> Task objective: Return the listing exactly, please; no pictures.
__________
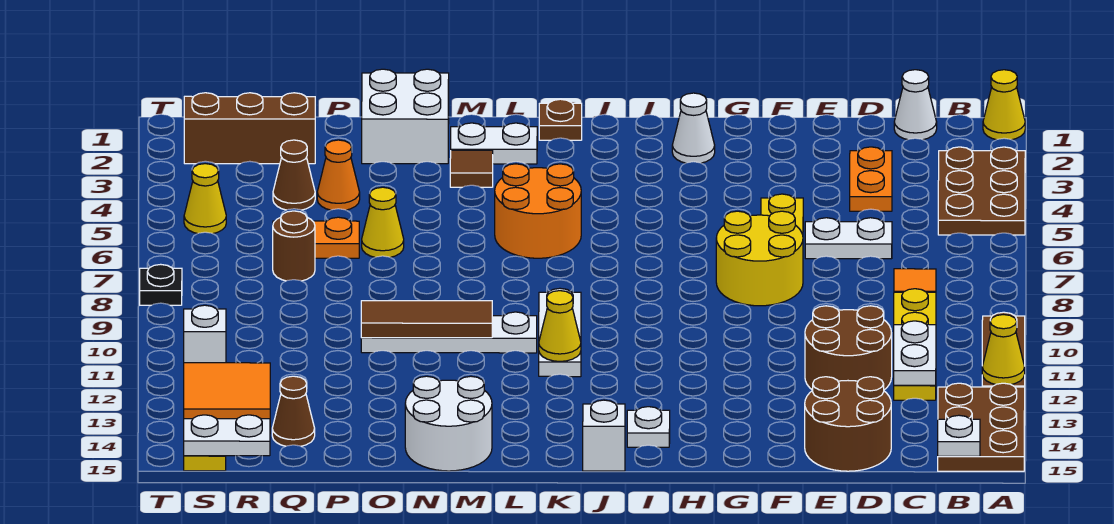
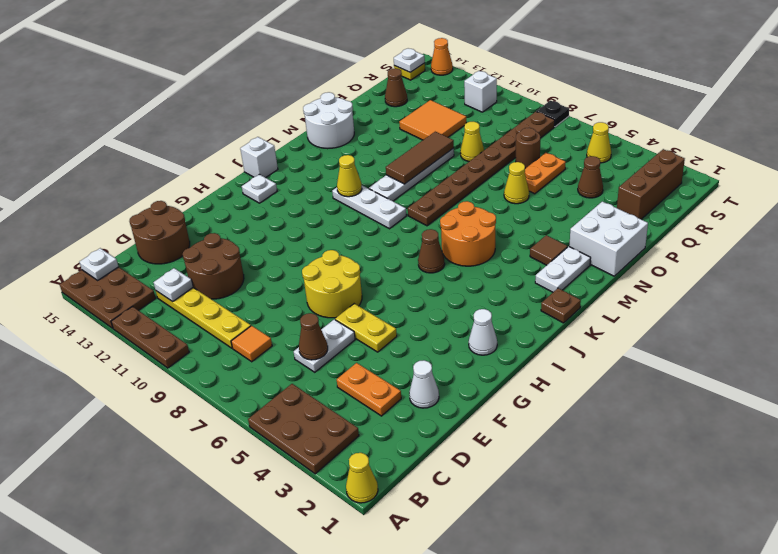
yellow cone A12 level 2 -> yellow cone P9 level 1
white cone C1 level 1 -> white cone E2 level 1
white plate C11:C12 level 2 -> white plate C12 level 2
none -> brown cone D6 level 2
none -> brown cone J6 level 1
none -> brown plate L8:S8 level 1
orange cone P4 level 1 -> orange cone T14 level 1
orange tile R12:S13 level 1 -> orange tile P11:Q12 level 1
white plate R15:S15 level 2 -> white plate S15 level 2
__________
> Reply:
yellow cone A12 level 2 -> yellow cone P9 level 1
white cone C1 level 1 -> white cone E2 level 1
white plate C11:C12 level 2 -> white plate C12 level 2
none -> brown cone D6 level 2
none -> brown cone J6 level 1
none -> brown plate L8:S8 level 1
orange cone P4 level 1 -> orange cone T14 level 1
orange tile R12:S13 level 1 -> orange tile P11:Q12 level 1
white plate R15:S15 level 2 -> white plate S15 level 2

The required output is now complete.